- Work to complete
Each line of the records that includes "none" should be found and copied.

- Exercise data
- - -

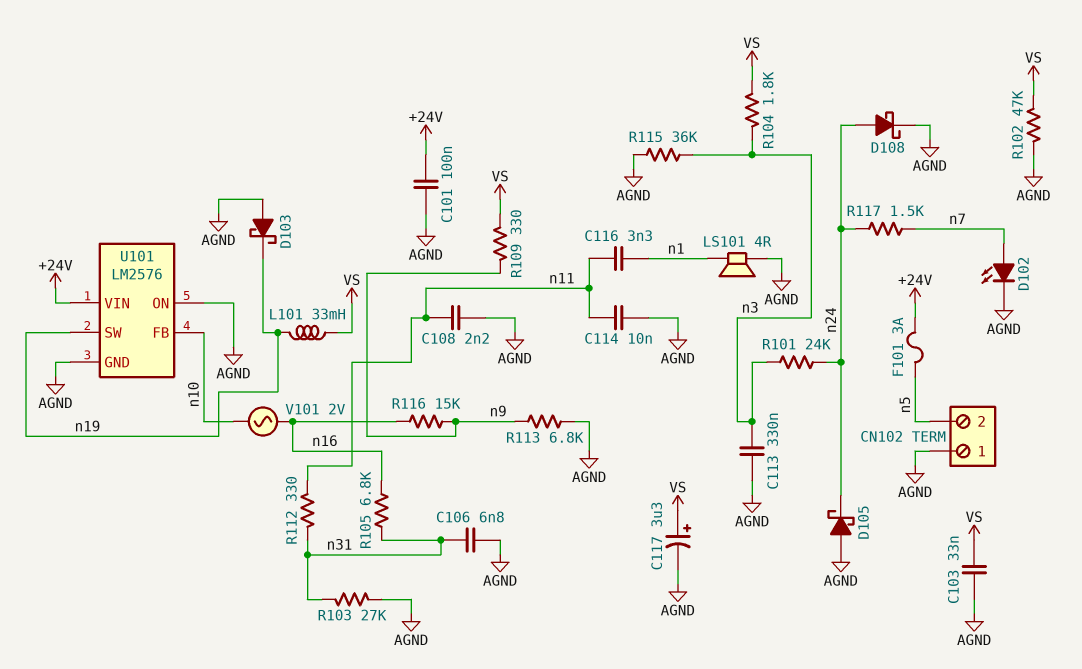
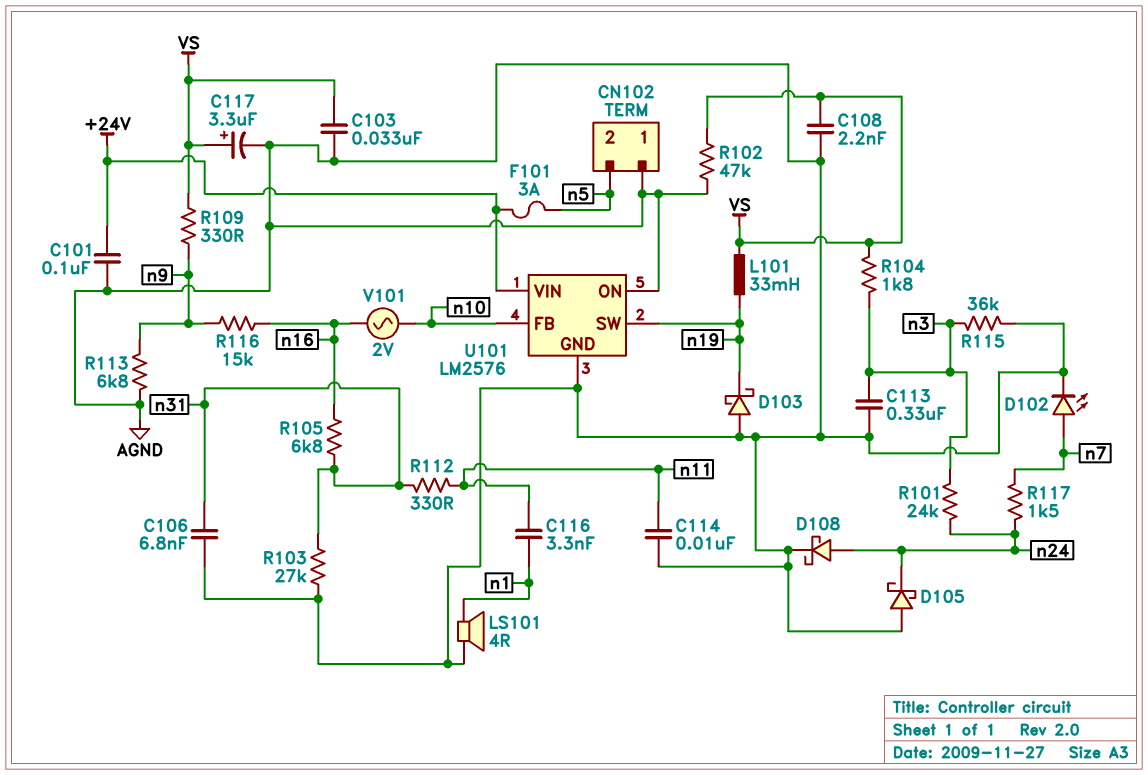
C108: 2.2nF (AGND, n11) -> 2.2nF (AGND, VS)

- - -

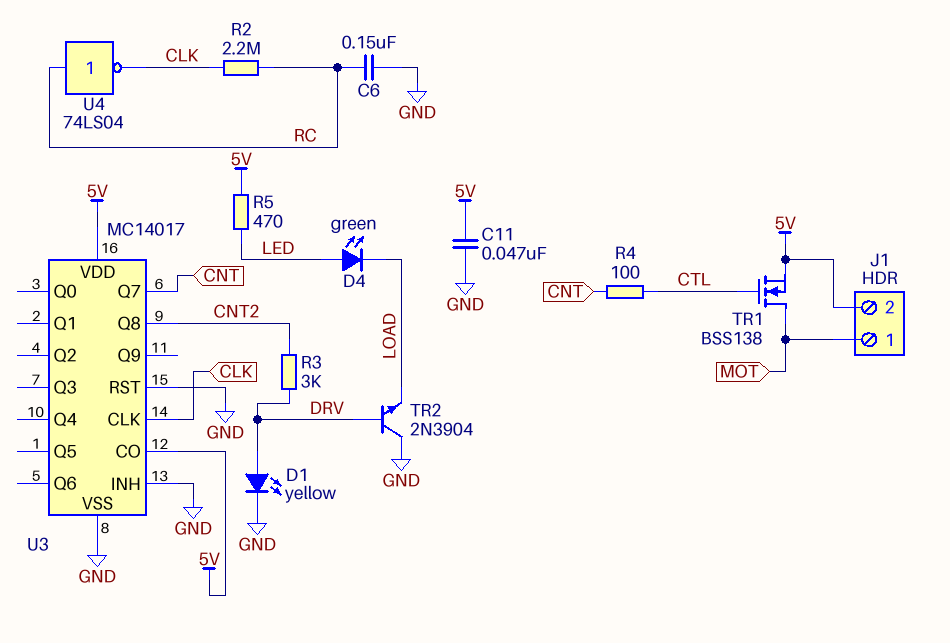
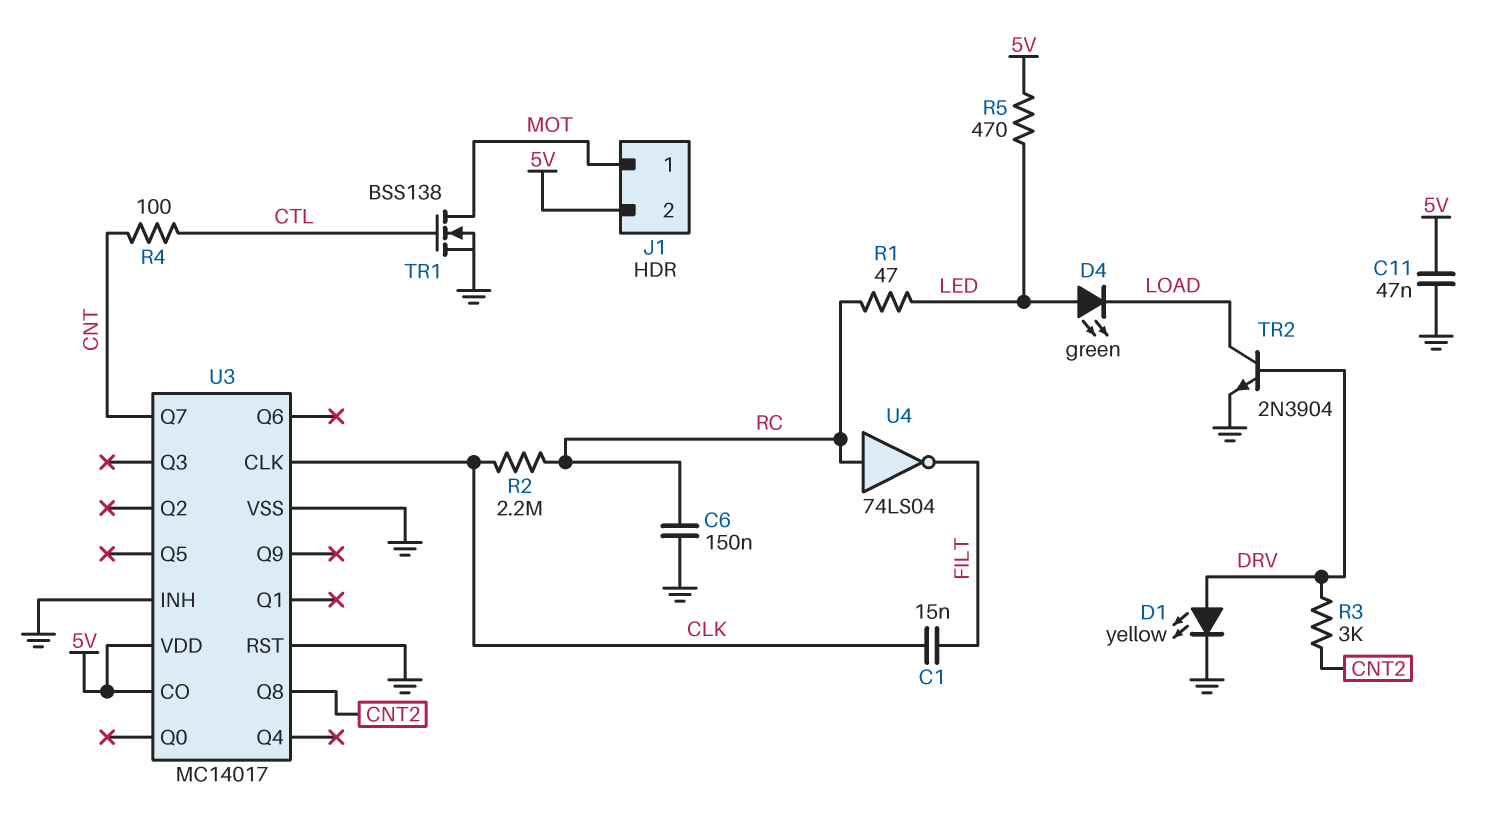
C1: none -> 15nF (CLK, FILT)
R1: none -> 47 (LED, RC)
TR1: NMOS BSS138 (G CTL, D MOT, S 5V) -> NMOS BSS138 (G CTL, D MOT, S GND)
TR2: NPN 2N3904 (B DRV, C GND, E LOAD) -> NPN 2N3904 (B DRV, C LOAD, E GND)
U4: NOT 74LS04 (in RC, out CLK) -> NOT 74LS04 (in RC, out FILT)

- - -

- Result of the task
C1: none -> 15nF (CLK, FILT)
R1: none -> 47 (LED, RC)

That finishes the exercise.